**TASK TO CARRY OUT:** Below are records; copy every line in them that holds the word "OPTO".

**DATA SECTION:**
════════
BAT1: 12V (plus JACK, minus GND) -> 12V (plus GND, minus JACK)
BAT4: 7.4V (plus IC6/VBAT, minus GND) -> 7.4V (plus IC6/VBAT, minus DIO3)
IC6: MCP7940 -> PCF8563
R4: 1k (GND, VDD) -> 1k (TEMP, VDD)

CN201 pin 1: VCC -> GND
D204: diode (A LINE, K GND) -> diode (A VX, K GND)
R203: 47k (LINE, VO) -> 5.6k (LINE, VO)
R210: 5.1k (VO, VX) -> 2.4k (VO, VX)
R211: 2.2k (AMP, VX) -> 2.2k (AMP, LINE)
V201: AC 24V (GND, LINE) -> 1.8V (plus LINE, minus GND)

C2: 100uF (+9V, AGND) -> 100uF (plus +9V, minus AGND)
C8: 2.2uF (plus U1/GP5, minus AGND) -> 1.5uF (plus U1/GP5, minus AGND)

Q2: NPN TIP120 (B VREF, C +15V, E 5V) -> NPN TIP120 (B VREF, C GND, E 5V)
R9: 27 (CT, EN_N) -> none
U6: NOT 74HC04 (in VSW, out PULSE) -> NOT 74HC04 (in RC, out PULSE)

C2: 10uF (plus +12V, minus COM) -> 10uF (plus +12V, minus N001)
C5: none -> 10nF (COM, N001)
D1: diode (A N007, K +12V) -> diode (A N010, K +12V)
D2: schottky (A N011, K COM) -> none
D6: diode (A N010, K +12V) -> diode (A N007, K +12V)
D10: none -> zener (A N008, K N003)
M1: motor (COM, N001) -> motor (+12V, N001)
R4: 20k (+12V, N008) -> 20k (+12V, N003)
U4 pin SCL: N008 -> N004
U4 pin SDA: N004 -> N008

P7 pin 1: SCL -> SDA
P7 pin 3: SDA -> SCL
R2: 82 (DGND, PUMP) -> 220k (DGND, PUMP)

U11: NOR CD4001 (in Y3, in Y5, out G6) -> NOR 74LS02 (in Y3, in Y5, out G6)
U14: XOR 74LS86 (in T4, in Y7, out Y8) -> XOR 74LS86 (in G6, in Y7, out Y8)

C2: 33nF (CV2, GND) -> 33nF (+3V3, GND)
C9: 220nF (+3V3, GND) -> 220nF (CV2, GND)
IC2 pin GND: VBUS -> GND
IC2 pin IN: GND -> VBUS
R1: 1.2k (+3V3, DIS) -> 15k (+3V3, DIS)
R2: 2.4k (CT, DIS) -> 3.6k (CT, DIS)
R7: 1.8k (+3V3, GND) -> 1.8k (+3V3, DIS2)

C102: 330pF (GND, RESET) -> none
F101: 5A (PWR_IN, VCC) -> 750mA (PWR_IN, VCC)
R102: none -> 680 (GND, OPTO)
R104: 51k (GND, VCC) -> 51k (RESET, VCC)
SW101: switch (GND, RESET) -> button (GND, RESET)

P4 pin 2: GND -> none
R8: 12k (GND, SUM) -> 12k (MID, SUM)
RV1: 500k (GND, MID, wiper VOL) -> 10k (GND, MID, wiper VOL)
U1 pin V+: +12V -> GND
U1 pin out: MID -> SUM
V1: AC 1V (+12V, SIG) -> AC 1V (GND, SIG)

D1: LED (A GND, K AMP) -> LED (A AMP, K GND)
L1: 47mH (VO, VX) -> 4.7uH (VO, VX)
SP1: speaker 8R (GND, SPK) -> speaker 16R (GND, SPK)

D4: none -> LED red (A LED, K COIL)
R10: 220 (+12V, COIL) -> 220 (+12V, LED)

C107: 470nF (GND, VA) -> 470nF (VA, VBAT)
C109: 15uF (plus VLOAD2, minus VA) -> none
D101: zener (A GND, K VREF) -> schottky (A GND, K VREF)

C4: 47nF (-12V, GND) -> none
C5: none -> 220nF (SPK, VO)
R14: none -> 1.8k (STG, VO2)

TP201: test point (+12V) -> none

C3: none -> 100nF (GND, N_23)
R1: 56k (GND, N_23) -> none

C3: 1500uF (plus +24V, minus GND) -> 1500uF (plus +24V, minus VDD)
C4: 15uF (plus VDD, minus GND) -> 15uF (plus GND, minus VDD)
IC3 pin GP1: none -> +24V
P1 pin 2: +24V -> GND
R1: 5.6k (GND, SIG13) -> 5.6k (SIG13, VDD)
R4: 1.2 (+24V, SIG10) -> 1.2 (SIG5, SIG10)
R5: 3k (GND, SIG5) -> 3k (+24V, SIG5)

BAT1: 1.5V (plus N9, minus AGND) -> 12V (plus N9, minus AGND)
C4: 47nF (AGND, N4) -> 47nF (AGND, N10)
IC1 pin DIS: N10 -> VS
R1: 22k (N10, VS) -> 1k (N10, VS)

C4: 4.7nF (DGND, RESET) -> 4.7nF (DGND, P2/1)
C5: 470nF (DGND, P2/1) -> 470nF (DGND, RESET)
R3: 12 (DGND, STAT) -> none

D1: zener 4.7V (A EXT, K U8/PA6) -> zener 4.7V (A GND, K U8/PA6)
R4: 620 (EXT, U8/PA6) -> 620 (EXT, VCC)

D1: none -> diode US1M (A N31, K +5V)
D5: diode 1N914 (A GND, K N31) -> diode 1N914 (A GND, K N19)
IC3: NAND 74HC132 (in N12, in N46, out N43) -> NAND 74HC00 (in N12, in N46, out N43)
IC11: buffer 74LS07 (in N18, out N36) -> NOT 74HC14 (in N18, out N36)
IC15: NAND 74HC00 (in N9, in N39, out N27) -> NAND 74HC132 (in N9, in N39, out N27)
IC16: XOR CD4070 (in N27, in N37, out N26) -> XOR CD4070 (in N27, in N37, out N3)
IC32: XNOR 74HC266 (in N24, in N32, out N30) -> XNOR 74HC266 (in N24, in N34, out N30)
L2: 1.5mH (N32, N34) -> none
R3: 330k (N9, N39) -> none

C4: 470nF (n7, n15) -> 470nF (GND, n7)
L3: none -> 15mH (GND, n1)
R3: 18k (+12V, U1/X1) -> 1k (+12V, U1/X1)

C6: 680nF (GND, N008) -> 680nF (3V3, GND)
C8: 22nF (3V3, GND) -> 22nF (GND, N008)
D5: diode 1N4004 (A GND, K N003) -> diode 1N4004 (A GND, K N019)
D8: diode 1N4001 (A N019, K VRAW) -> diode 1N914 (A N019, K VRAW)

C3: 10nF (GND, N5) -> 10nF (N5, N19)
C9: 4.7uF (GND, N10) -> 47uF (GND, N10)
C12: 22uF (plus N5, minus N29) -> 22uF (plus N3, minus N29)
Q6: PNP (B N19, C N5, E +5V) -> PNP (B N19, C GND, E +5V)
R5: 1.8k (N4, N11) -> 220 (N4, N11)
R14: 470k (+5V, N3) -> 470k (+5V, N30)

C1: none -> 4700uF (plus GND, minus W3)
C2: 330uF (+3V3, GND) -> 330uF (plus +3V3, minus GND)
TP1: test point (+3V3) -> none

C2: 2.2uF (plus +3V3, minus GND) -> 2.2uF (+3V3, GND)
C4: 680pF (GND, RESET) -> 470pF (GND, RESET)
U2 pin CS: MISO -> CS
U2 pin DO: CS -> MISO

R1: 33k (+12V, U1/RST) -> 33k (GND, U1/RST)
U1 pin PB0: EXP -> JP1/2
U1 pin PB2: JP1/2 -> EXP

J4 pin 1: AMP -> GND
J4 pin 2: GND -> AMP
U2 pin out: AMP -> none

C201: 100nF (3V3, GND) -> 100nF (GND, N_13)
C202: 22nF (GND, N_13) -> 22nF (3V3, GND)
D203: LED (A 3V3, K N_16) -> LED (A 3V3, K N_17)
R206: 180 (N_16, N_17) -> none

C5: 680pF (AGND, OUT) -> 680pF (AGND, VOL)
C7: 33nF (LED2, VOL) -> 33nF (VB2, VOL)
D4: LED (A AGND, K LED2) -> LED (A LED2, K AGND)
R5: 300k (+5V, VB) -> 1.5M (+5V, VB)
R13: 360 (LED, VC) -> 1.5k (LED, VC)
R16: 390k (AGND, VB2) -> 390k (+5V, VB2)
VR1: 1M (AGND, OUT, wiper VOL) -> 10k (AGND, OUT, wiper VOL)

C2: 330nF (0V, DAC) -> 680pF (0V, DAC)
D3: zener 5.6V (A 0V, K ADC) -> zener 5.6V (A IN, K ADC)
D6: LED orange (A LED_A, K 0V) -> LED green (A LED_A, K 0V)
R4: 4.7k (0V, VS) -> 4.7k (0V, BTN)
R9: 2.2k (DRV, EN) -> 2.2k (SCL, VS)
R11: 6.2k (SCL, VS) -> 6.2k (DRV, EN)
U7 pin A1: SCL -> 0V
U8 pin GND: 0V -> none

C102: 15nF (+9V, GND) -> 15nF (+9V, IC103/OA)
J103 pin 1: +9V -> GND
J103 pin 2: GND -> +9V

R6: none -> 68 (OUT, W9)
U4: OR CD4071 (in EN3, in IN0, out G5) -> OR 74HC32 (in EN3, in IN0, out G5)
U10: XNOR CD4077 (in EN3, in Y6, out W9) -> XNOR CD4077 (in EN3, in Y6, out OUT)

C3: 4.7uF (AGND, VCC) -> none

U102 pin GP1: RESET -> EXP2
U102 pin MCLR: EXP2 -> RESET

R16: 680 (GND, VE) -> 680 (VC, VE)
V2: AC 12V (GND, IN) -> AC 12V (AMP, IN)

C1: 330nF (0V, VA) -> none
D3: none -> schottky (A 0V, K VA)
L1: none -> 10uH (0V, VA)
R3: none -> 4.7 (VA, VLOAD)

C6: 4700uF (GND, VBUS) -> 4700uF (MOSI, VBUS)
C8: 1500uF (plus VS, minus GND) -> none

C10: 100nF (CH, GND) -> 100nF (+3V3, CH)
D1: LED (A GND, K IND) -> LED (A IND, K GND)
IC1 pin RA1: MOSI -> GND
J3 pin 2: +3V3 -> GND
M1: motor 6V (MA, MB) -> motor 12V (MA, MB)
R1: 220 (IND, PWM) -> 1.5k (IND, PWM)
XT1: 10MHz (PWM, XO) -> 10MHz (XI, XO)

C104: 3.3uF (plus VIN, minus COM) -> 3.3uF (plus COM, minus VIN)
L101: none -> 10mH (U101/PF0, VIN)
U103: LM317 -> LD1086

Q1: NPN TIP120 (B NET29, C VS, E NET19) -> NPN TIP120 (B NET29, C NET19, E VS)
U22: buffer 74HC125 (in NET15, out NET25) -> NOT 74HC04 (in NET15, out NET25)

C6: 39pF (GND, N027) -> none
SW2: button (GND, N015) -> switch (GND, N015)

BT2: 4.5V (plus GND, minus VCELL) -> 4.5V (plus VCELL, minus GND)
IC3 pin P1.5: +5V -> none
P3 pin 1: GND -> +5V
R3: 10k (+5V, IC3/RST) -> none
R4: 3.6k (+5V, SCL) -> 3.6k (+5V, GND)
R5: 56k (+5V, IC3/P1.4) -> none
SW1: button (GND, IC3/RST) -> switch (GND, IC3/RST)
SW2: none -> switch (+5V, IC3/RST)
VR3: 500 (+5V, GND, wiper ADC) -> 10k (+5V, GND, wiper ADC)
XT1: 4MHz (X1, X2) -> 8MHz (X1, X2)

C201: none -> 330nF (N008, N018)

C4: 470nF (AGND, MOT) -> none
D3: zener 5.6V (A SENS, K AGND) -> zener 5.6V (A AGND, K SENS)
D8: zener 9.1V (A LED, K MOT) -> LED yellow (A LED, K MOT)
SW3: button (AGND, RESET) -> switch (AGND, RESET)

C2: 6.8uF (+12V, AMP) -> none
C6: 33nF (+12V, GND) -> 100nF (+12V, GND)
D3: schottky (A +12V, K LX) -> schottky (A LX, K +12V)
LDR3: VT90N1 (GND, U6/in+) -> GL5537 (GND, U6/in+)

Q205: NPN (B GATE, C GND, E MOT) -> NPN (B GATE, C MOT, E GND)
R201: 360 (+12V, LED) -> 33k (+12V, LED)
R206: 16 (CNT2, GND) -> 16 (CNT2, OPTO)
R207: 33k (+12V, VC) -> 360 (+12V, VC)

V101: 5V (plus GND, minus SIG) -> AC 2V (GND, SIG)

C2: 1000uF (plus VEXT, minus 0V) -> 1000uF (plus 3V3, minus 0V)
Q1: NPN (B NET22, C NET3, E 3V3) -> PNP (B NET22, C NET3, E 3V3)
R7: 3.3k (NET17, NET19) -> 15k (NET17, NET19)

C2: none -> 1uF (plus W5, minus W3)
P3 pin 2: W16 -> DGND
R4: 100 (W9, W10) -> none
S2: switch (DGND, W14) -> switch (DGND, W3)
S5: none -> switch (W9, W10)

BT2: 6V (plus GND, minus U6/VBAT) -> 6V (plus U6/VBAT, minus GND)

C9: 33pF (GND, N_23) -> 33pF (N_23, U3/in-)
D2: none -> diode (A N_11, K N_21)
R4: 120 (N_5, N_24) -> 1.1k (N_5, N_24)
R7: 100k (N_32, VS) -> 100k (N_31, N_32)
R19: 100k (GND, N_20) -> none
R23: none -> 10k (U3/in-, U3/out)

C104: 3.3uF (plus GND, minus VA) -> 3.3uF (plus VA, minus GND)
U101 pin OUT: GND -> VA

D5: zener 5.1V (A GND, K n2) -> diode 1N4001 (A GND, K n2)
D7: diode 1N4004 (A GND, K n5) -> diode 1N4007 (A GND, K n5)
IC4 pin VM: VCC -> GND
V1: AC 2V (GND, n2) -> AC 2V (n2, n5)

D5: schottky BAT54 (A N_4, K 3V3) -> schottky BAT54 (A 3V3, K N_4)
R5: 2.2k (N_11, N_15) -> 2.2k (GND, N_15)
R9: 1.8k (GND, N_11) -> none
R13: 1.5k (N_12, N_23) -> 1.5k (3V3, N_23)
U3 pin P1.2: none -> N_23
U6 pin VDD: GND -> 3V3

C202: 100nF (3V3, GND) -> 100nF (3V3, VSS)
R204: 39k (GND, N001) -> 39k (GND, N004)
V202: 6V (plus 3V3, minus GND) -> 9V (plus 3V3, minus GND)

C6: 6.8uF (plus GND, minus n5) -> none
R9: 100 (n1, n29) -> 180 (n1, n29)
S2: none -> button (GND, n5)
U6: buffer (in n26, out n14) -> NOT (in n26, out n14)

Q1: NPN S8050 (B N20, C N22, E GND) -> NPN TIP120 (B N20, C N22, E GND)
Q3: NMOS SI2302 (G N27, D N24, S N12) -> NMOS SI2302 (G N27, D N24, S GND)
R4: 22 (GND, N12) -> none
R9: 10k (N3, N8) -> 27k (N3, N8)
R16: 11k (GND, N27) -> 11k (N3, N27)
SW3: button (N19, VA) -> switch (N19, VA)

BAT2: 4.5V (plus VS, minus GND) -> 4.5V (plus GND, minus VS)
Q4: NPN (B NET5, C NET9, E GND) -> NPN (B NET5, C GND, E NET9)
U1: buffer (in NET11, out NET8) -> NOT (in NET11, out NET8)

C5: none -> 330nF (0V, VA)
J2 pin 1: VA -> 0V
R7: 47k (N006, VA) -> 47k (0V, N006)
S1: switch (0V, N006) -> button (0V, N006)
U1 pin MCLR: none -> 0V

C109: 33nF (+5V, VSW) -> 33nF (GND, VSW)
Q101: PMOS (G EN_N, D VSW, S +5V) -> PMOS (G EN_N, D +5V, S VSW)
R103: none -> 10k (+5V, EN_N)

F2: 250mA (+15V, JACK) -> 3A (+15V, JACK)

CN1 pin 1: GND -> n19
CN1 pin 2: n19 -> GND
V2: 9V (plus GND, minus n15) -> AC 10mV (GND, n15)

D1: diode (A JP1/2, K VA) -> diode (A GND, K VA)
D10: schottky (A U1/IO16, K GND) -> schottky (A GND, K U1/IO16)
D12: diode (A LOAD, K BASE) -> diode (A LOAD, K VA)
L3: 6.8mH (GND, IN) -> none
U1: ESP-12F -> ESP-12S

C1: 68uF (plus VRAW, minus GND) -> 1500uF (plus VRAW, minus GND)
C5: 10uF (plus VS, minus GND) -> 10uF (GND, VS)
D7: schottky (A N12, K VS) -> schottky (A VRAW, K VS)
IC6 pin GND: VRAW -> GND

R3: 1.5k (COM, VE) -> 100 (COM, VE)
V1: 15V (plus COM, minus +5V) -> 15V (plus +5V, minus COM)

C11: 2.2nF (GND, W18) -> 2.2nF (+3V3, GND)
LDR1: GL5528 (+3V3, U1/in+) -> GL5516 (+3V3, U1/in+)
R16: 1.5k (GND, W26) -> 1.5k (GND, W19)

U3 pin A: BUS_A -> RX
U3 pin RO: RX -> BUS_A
════════
**PROBLEM SOLUTION:**
R102: none -> 680 (GND, OPTO)
R206: 16 (CNT2, GND) -> 16 (CNT2, OPTO)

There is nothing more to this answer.